- [REQUIRED ACTION]:
Where a line of the records holds the string "brown", copy that line.

(MATERIAL SHOWN)

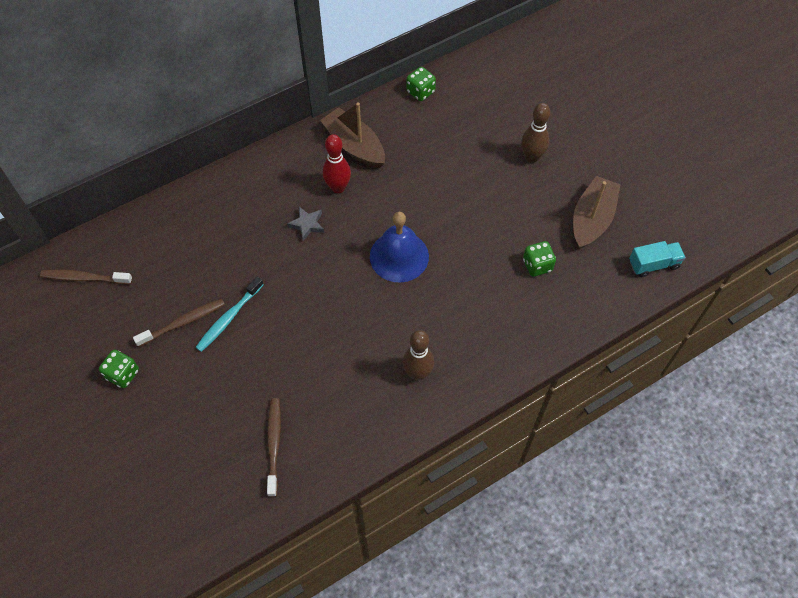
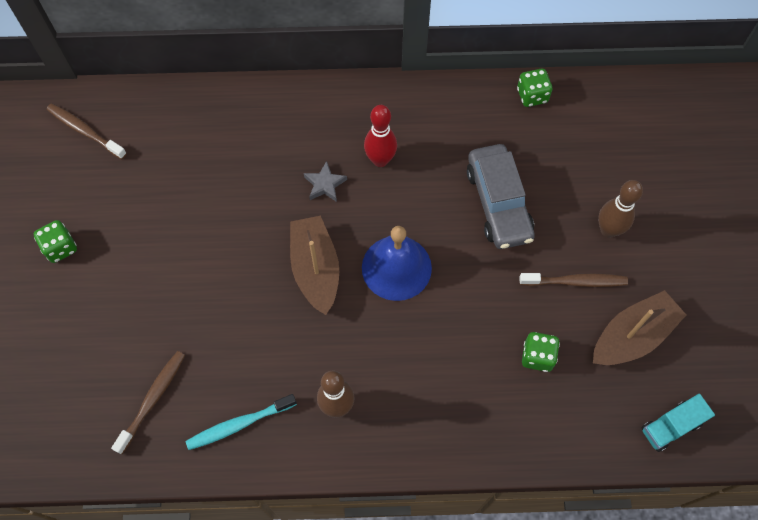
camera: 30 degrees right, 5 degrees up
(183, 322) = (145, 225): brown toothbrush -> brown toothbrush (575, 281)
(229, 318) = (190, 243): turquoise toothbrush -> turquoise toothbrush (239, 424)
(354, 146) = (425, 122): brown boat -> brown boat (315, 269)
(444, 176) = (498, 203): none -> grey car
(653, 264) = (670, 426): turquoise truck -> turquoise truck turned 135 degrees clockwise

(End MATERIAL SHOWN)

- [TASK OUTPUT]:
(183, 322) = (145, 225): brown toothbrush -> brown toothbrush (575, 281)
(354, 146) = (425, 122): brown boat -> brown boat (315, 269)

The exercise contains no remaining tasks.